>> Begin Given data
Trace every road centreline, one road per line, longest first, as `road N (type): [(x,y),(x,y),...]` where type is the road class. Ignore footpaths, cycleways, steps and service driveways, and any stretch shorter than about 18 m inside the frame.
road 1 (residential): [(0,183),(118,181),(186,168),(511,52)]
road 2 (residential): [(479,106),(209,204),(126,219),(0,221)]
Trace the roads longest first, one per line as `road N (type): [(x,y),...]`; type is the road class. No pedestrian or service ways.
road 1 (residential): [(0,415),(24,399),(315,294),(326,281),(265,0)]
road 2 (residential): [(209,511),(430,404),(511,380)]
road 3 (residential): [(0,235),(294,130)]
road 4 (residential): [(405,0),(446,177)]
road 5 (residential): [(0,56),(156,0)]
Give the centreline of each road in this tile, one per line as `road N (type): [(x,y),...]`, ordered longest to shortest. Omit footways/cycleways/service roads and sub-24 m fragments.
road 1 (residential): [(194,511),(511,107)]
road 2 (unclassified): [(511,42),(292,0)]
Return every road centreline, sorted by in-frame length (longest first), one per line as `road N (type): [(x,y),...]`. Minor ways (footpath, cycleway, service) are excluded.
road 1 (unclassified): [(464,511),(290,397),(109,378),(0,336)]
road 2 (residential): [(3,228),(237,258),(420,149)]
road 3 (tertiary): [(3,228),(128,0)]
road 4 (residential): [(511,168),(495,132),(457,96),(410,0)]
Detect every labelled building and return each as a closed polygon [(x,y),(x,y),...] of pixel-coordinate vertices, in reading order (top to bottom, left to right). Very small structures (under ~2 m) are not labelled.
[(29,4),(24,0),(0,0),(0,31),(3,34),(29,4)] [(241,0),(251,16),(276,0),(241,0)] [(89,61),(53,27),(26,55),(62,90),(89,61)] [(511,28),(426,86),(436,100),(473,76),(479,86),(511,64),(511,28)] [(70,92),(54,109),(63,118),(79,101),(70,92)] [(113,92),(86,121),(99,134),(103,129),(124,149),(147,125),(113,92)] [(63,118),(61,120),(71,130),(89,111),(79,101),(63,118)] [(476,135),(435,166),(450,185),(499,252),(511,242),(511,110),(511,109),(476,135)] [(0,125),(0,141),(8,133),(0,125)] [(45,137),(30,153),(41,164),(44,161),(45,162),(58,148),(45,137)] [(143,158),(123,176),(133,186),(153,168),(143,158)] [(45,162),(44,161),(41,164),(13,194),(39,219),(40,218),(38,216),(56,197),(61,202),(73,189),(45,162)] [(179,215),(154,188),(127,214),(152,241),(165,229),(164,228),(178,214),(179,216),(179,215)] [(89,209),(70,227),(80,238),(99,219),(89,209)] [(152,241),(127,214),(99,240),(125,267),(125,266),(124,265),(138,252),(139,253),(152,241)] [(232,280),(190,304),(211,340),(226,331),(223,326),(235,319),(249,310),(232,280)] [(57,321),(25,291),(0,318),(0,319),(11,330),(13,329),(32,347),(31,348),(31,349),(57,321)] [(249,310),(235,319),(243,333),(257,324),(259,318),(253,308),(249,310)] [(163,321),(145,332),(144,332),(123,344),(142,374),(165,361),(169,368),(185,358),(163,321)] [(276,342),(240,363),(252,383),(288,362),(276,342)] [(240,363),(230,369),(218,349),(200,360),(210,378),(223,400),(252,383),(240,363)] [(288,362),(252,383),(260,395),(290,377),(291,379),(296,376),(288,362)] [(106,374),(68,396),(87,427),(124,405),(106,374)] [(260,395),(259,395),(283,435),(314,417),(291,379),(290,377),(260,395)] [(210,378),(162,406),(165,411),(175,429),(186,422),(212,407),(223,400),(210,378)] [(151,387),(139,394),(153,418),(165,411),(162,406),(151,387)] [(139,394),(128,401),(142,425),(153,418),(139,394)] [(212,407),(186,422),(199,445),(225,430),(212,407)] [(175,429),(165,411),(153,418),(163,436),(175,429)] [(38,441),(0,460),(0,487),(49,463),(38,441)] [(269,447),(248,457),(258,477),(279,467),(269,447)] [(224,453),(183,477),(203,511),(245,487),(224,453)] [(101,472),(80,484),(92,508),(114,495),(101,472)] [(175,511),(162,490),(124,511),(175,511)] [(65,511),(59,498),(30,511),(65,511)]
>> End Given data
_Instructions to follow_:
Write out each of the lines above without altering a single character.

_Result_:
Trace every road centreline, one road per line, longest first, as `road N (type): [(x,y),(x,y),...]` where type is the road class. Ignore footpaths, cycleways, steps and service driveways, and any stretch shorter than about 18 m inside the frame.
road 1 (residential): [(0,183),(118,181),(186,168),(511,52)]
road 2 (residential): [(479,106),(209,204),(126,219),(0,221)]
Trace the roads longest first, one per line as `road N (type): [(x,y),...]`; type is the road class. No pedestrian or service ways.
road 1 (residential): [(0,415),(24,399),(315,294),(326,281),(265,0)]
road 2 (residential): [(209,511),(430,404),(511,380)]
road 3 (residential): [(0,235),(294,130)]
road 4 (residential): [(405,0),(446,177)]
road 5 (residential): [(0,56),(156,0)]
Give the centreline of each road in this tile, one per line as `road N (type): [(x,y),...]`, ordered longest to shortest. Omit footways/cycleways/service roads and sub-24 m fragments.
road 1 (residential): [(194,511),(511,107)]
road 2 (unclassified): [(511,42),(292,0)]
Return every road centreline, sorted by in-frame length (longest first), one per line as `road N (type): [(x,y),...]`. Minor ways (footpath, cycleway, service) are excluded.
road 1 (unclassified): [(464,511),(290,397),(109,378),(0,336)]
road 2 (residential): [(3,228),(237,258),(420,149)]
road 3 (tertiary): [(3,228),(128,0)]
road 4 (residential): [(511,168),(495,132),(457,96),(410,0)]
Detect every labelled building and return each as a closed polygon [(x,y),(x,y),...] of pixel-coordinate vertices, in reading order (top to bottom, left to right). Very small structures (under ~2 m) are not labelled.
[(29,4),(24,0),(0,0),(0,31),(3,34),(29,4)] [(241,0),(251,16),(276,0),(241,0)] [(89,61),(53,27),(26,55),(62,90),(89,61)] [(511,28),(426,86),(436,100),(473,76),(479,86),(511,64),(511,28)] [(70,92),(54,109),(63,118),(79,101),(70,92)] [(113,92),(86,121),(99,134),(103,129),(124,149),(147,125),(113,92)] [(63,118),(61,120),(71,130),(89,111),(79,101),(63,118)] [(476,135),(435,166),(450,185),(499,252),(511,242),(511,110),(511,109),(476,135)] [(0,125),(0,141),(8,133),(0,125)] [(45,137),(30,153),(41,164),(44,161),(45,162),(58,148),(45,137)] [(143,158),(123,176),(133,186),(153,168),(143,158)] [(45,162),(44,161),(41,164),(13,194),(39,219),(40,218),(38,216),(56,197),(61,202),(73,189),(45,162)] [(179,215),(154,188),(127,214),(152,241),(165,229),(164,228),(178,214),(179,216),(179,215)] [(89,209),(70,227),(80,238),(99,219),(89,209)] [(152,241),(127,214),(99,240),(125,267),(125,266),(124,265),(138,252),(139,253),(152,241)] [(232,280),(190,304),(211,340),(226,331),(223,326),(235,319),(249,310),(232,280)] [(57,321),(25,291),(0,318),(0,319),(11,330),(13,329),(32,347),(31,348),(31,349),(57,321)] [(249,310),(235,319),(243,333),(257,324),(259,318),(253,308),(249,310)] [(163,321),(145,332),(144,332),(123,344),(142,374),(165,361),(169,368),(185,358),(163,321)] [(276,342),(240,363),(252,383),(288,362),(276,342)] [(240,363),(230,369),(218,349),(200,360),(210,378),(223,400),(252,383),(240,363)] [(288,362),(252,383),(260,395),(290,377),(291,379),(296,376),(288,362)] [(106,374),(68,396),(87,427),(124,405),(106,374)] [(260,395),(259,395),(283,435),(314,417),(291,379),(290,377),(260,395)] [(210,378),(162,406),(165,411),(175,429),(186,422),(212,407),(223,400),(210,378)] [(151,387),(139,394),(153,418),(165,411),(162,406),(151,387)] [(139,394),(128,401),(142,425),(153,418),(139,394)] [(212,407),(186,422),(199,445),(225,430),(212,407)] [(175,429),(165,411),(153,418),(163,436),(175,429)] [(38,441),(0,460),(0,487),(49,463),(38,441)] [(269,447),(248,457),(258,477),(279,467),(269,447)] [(224,453),(183,477),(203,511),(245,487),(224,453)] [(101,472),(80,484),(92,508),(114,495),(101,472)] [(175,511),(162,490),(124,511),(175,511)] [(65,511),(59,498),(30,511),(65,511)]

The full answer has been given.